# [EXERCISE]
Beginning at the first line of the data, print each line exactly, stopping after the line that contains "(418, 430) = (236, 201): pink".

Data entries:
-=-=-=-=-

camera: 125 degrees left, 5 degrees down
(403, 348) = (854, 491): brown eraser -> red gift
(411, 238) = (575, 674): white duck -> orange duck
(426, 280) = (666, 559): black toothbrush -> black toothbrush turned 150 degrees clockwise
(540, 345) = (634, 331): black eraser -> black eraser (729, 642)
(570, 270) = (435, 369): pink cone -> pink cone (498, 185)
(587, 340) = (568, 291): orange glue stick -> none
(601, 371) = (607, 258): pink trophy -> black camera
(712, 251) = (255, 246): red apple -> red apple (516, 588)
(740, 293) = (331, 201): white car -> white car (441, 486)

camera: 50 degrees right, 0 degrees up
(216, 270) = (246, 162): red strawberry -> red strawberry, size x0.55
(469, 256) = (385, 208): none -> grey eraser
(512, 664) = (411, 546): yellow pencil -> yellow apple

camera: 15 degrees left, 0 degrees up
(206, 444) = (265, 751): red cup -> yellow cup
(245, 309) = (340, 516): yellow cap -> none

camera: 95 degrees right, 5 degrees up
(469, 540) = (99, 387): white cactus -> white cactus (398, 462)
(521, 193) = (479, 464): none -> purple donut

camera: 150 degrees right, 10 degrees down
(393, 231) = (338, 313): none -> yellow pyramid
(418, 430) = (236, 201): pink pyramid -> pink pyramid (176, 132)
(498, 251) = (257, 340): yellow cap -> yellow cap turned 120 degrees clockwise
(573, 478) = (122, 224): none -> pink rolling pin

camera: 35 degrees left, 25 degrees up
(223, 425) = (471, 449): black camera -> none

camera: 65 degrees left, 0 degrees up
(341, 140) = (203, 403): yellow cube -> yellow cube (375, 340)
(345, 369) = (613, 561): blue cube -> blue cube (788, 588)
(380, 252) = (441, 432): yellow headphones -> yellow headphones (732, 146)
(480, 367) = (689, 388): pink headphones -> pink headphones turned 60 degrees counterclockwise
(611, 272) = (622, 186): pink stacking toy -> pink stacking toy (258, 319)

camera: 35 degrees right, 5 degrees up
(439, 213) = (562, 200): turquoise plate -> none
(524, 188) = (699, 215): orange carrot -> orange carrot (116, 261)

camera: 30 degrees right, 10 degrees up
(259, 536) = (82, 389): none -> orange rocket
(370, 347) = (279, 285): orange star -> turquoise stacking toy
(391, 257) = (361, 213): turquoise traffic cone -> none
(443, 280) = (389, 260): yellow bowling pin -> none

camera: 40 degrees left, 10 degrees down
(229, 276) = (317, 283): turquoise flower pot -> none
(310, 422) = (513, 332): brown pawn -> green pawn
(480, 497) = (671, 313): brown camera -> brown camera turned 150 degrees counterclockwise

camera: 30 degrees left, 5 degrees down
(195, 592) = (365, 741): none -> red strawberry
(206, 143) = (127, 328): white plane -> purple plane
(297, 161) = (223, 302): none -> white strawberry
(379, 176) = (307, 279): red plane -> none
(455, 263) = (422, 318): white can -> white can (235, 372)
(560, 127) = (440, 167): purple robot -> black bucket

-=-=-=-=-

# [SOLUTION TO THIS EXERCISE]
camera: 125 degrees left, 5 degrees down
(403, 348) = (854, 491): brown eraser -> red gift
(411, 238) = (575, 674): white duck -> orange duck
(426, 280) = (666, 559): black toothbrush -> black toothbrush turned 150 degrees clockwise
(540, 345) = (634, 331): black eraser -> black eraser (729, 642)
(570, 270) = (435, 369): pink cone -> pink cone (498, 185)
(587, 340) = (568, 291): orange glue stick -> none
(601, 371) = (607, 258): pink trophy -> black camera
(712, 251) = (255, 246): red apple -> red apple (516, 588)
(740, 293) = (331, 201): white car -> white car (441, 486)

camera: 50 degrees right, 0 degrees up
(216, 270) = (246, 162): red strawberry -> red strawberry, size x0.55
(469, 256) = (385, 208): none -> grey eraser
(512, 664) = (411, 546): yellow pencil -> yellow apple

camera: 15 degrees left, 0 degrees up
(206, 444) = (265, 751): red cup -> yellow cup
(245, 309) = (340, 516): yellow cap -> none

camera: 95 degrees right, 5 degrees up
(469, 540) = (99, 387): white cactus -> white cactus (398, 462)
(521, 193) = (479, 464): none -> purple donut

camera: 150 degrees right, 10 degrees down
(393, 231) = (338, 313): none -> yellow pyramid
(418, 430) = (236, 201): pink pyramid -> pink pyramid (176, 132)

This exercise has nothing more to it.